Everything from the line containing "camera: 90 degrees left, 0 degrees up" through the line containing "camera: 15 degrees right, 30 degrees up" in the listing below should be copied exactly, and nothing more.

##### GIVEN RECORDS #####

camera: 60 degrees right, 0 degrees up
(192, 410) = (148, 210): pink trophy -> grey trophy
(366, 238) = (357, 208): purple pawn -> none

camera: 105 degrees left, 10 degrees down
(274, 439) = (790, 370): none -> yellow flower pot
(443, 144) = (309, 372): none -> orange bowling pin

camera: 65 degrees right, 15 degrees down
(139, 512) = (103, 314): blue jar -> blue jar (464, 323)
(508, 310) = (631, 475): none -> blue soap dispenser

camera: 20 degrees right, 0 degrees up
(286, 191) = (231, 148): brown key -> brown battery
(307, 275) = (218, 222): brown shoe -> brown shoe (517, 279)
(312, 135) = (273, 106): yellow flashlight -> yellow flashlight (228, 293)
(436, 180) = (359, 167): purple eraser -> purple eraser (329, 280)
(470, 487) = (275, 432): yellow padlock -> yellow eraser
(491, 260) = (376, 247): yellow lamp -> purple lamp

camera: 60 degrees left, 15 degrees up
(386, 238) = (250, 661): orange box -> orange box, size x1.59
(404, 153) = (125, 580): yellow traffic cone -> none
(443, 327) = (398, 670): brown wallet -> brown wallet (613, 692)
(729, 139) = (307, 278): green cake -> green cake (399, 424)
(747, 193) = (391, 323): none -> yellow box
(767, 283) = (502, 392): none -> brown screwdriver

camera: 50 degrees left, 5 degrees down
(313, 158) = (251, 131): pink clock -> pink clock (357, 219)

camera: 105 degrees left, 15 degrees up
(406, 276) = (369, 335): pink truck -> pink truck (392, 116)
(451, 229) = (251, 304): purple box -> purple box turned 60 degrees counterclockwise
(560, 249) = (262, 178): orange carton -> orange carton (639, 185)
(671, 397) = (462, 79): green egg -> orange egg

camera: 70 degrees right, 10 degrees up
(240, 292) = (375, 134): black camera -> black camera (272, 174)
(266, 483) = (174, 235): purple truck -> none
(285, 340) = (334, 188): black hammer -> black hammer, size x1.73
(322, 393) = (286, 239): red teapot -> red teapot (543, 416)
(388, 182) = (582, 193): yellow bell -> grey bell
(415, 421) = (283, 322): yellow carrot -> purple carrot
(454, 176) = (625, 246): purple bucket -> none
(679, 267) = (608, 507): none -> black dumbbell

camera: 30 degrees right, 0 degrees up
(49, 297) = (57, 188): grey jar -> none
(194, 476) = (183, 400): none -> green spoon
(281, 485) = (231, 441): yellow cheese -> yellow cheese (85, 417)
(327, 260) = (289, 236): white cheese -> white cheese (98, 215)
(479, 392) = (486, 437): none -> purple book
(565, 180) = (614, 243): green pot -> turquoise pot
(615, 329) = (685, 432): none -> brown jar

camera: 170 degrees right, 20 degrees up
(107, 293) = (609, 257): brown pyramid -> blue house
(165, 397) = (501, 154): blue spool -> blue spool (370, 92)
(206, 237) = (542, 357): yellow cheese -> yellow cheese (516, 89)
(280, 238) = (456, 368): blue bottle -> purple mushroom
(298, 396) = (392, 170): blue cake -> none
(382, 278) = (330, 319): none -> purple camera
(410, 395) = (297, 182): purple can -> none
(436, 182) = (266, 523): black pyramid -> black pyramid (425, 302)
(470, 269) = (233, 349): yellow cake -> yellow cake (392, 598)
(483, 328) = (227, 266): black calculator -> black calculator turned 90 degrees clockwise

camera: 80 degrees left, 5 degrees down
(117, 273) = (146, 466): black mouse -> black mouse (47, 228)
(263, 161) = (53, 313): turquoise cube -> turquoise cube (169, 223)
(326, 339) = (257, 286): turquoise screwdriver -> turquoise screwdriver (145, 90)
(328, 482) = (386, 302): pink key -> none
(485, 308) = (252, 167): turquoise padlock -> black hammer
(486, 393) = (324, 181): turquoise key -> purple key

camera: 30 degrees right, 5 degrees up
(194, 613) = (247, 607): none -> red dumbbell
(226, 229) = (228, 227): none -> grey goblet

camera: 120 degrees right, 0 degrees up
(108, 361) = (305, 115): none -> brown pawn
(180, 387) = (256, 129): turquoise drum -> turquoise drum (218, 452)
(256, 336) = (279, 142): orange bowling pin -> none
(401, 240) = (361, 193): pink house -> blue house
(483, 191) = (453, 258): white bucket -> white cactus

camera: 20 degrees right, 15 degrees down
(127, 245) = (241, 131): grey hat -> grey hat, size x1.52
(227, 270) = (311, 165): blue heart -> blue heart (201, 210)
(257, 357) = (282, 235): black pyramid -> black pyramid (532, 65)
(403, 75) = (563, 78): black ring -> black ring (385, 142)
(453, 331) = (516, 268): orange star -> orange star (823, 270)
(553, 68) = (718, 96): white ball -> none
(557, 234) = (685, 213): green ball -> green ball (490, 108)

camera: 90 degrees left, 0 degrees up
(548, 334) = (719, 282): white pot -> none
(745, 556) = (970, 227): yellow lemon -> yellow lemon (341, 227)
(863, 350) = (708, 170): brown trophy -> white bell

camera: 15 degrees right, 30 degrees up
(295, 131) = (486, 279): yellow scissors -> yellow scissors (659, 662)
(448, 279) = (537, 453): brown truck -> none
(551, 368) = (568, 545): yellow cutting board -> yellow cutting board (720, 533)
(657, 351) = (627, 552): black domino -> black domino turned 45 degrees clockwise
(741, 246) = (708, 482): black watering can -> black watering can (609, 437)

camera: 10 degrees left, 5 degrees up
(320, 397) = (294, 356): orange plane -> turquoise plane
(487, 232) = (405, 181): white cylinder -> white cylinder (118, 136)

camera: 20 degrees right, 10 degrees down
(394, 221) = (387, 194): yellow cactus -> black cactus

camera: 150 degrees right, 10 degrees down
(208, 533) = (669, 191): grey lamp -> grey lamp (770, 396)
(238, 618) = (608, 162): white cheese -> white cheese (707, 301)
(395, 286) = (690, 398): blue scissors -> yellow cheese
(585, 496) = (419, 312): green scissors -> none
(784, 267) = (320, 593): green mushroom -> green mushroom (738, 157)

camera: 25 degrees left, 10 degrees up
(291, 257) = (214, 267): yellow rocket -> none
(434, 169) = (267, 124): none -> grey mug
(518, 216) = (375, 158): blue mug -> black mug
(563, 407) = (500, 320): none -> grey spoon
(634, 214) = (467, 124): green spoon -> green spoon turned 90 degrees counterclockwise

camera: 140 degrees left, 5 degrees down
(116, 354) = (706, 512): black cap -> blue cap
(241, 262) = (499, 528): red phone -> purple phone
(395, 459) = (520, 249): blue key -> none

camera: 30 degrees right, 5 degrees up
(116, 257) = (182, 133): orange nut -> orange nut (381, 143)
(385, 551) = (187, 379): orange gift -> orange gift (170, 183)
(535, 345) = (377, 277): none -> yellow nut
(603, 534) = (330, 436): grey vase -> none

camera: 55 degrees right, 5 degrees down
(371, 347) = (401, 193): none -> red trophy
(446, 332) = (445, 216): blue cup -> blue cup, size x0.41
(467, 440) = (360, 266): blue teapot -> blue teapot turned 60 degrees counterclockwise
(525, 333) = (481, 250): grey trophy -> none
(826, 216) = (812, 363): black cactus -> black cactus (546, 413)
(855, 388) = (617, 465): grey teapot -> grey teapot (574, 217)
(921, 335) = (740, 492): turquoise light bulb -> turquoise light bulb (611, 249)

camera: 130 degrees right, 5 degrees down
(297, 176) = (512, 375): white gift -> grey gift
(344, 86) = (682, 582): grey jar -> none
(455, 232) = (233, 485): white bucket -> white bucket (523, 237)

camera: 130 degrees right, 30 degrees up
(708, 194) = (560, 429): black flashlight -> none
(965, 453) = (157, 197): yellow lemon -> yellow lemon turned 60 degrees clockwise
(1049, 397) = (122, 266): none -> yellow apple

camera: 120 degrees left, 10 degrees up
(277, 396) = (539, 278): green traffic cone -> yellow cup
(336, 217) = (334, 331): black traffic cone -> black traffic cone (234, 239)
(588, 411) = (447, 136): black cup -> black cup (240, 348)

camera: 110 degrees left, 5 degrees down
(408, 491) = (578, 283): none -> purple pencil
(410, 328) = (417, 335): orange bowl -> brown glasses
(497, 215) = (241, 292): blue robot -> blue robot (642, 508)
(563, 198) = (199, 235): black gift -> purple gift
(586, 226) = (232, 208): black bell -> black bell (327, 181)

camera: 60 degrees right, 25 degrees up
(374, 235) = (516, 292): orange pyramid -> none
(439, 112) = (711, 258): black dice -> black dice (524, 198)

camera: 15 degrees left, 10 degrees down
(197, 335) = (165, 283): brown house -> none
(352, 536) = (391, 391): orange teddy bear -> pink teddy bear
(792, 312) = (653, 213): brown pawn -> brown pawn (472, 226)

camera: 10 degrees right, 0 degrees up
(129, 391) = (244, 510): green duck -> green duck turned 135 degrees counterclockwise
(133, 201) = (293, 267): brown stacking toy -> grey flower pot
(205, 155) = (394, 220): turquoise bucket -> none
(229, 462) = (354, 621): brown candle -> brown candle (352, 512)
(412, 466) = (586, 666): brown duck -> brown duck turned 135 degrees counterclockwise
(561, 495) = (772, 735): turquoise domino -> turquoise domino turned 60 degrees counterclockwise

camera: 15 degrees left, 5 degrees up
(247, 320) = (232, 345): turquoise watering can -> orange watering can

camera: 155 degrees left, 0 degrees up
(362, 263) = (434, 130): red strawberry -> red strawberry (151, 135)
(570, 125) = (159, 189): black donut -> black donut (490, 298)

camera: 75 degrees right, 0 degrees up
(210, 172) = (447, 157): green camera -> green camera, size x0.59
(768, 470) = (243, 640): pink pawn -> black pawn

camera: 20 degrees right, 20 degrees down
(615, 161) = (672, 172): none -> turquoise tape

#####

EXPECTED OUTPUT ▸
camera: 90 degrees left, 0 degrees up
(548, 334) = (719, 282): white pot -> none
(745, 556) = (970, 227): yellow lemon -> yellow lemon (341, 227)
(863, 350) = (708, 170): brown trophy -> white bell

camera: 15 degrees right, 30 degrees up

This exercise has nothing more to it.